== Exercise instructions ==
Using the data that follows, output only the lines from the line with "TOF pin SCL: B10 -> A12" up to and including the line with "TOF pin XSHUT: B5 -> A5", exactly, leaving pictures aside.
* * * * * * *
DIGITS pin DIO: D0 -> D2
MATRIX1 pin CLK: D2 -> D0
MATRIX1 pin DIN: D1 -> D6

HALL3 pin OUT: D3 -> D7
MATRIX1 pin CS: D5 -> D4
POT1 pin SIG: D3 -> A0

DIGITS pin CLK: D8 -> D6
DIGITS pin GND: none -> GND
* * * * * * *
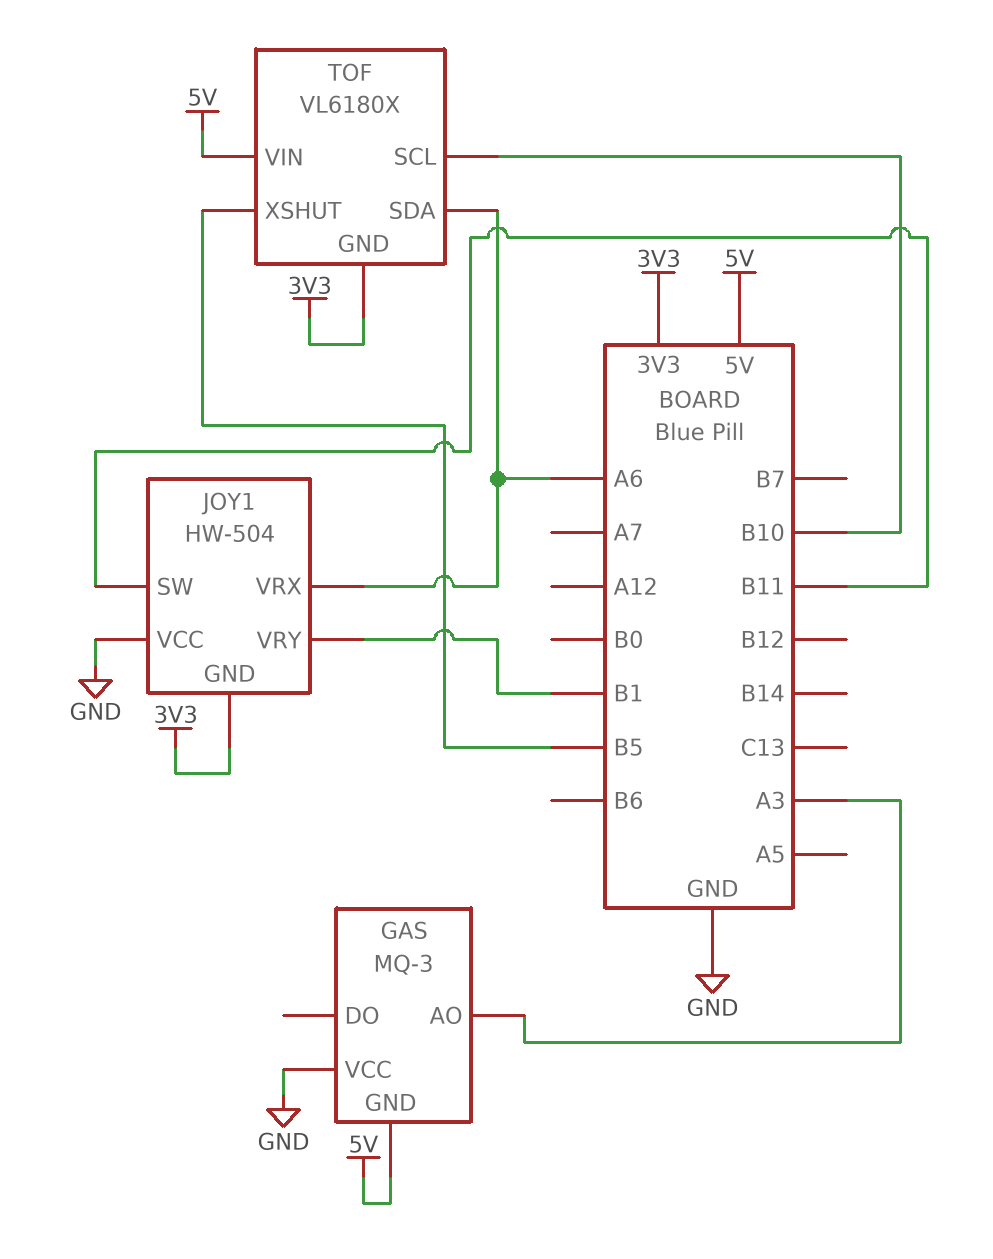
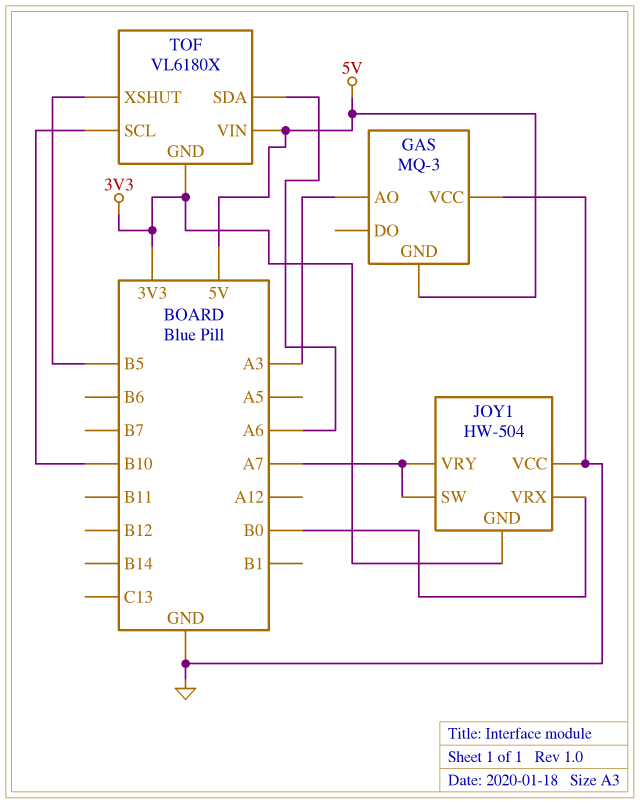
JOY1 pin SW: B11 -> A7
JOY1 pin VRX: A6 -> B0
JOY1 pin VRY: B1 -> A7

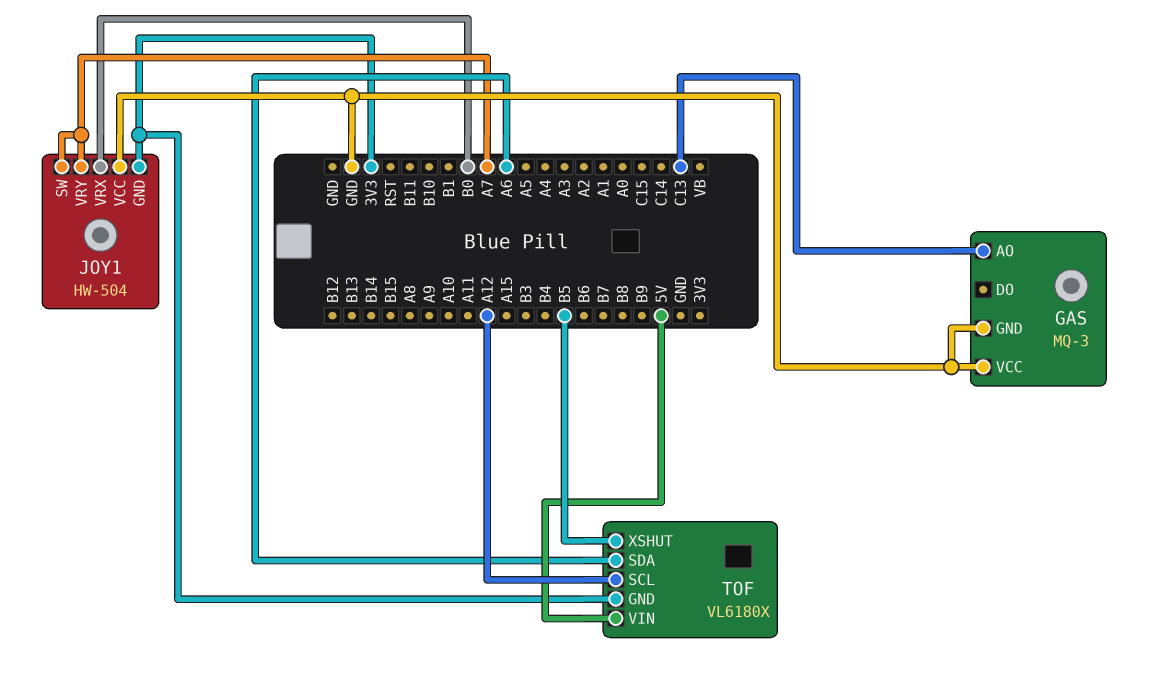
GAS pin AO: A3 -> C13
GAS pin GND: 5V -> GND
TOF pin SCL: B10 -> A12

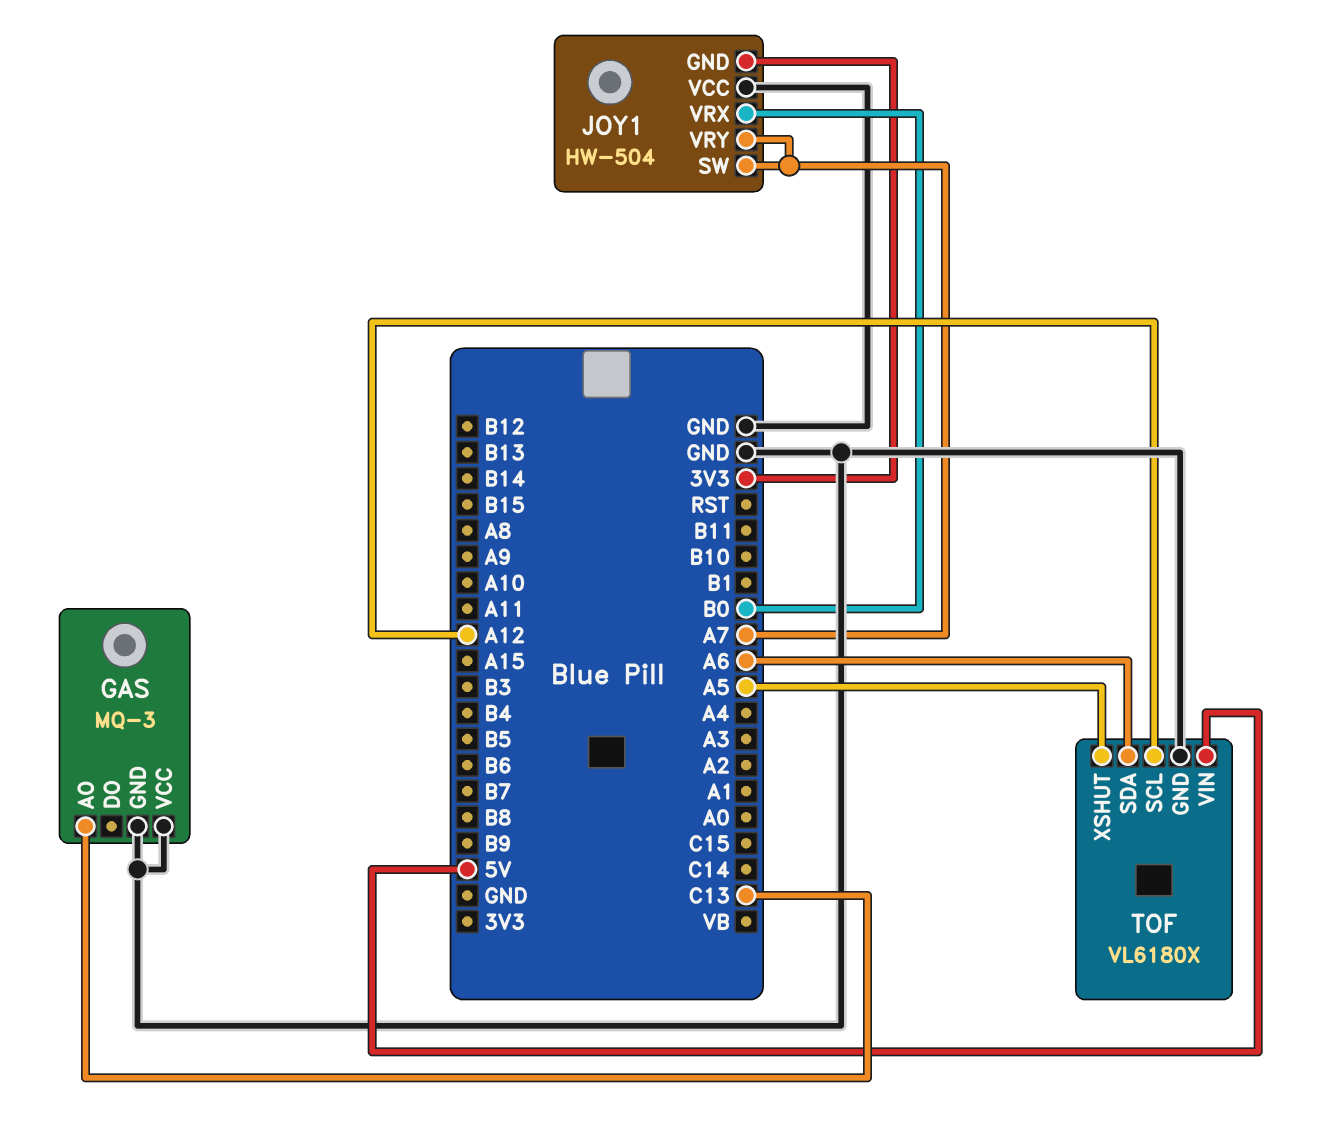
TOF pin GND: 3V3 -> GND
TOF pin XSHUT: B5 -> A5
* * * * * * *
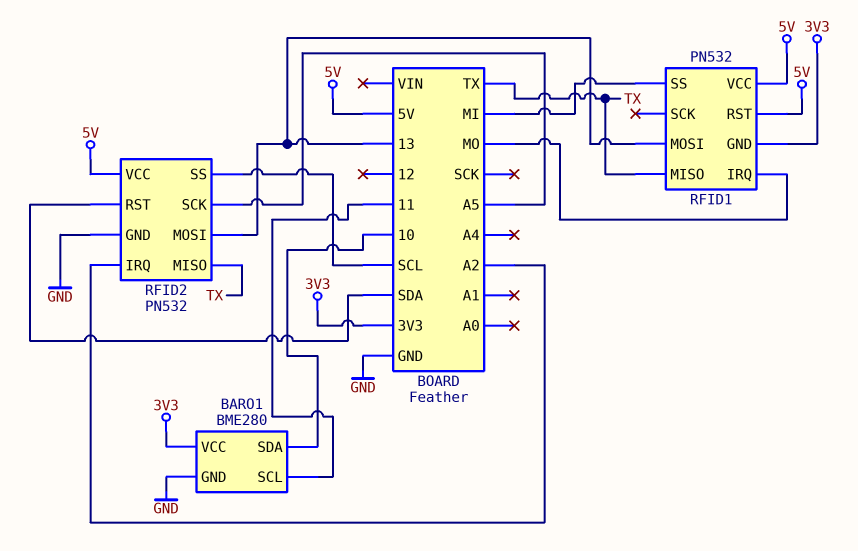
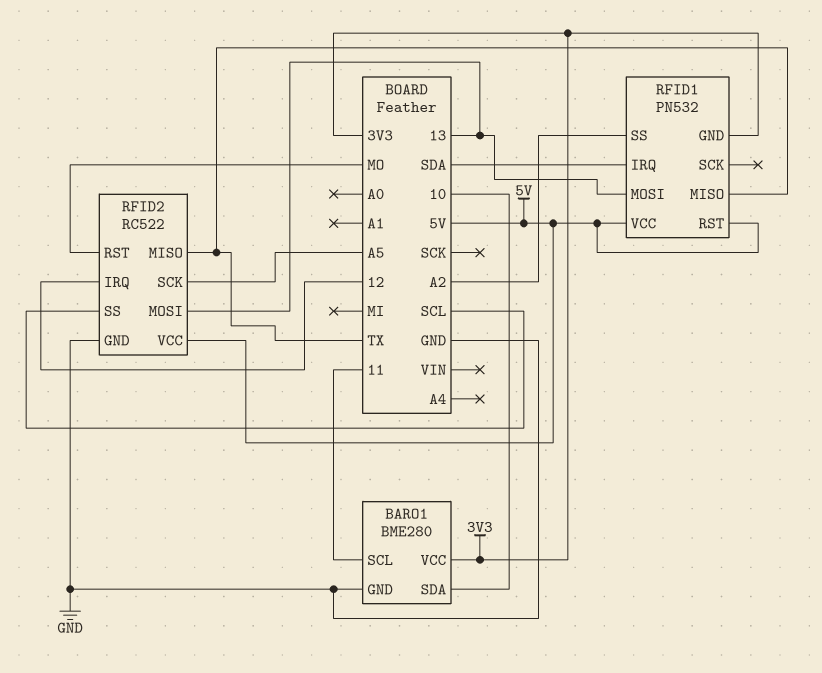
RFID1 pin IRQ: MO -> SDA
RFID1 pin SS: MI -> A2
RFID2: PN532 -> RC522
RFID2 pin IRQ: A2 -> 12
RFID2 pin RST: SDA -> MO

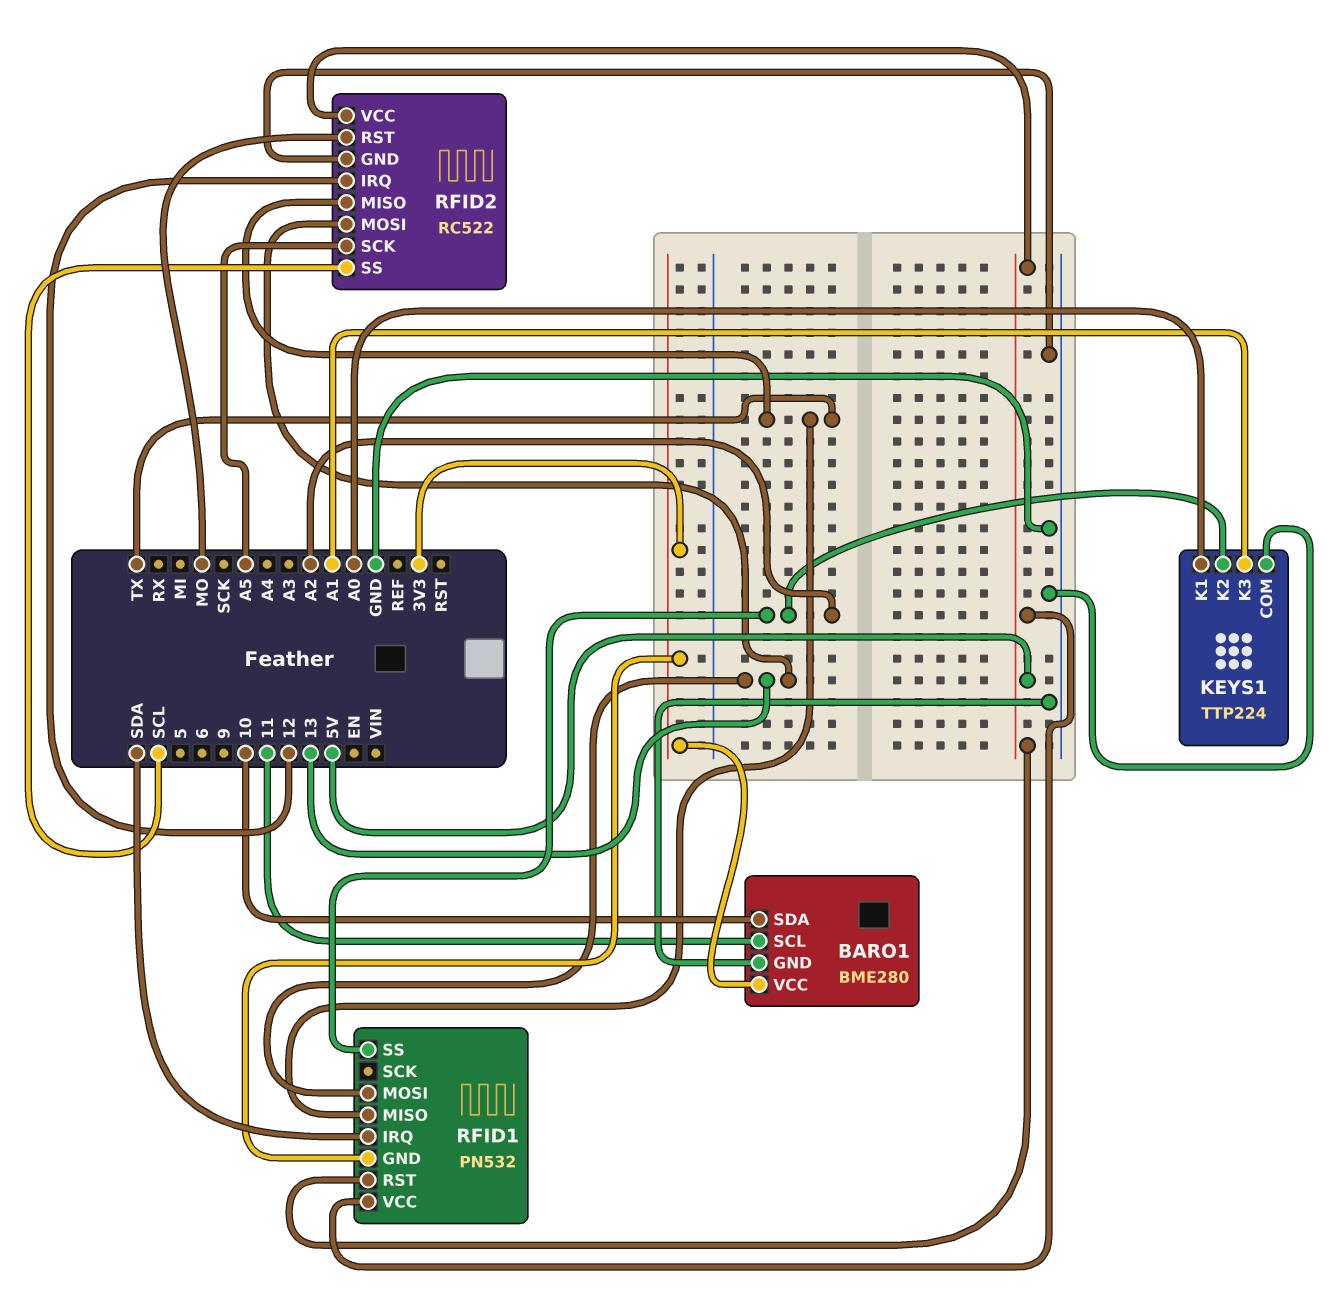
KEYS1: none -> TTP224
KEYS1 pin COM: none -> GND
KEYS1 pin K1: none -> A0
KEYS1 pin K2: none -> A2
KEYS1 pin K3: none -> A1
* * * * * * *
== Answer to the problem ==
TOF pin SCL: B10 -> A12

TOF pin GND: 3V3 -> GND
TOF pin XSHUT: B5 -> A5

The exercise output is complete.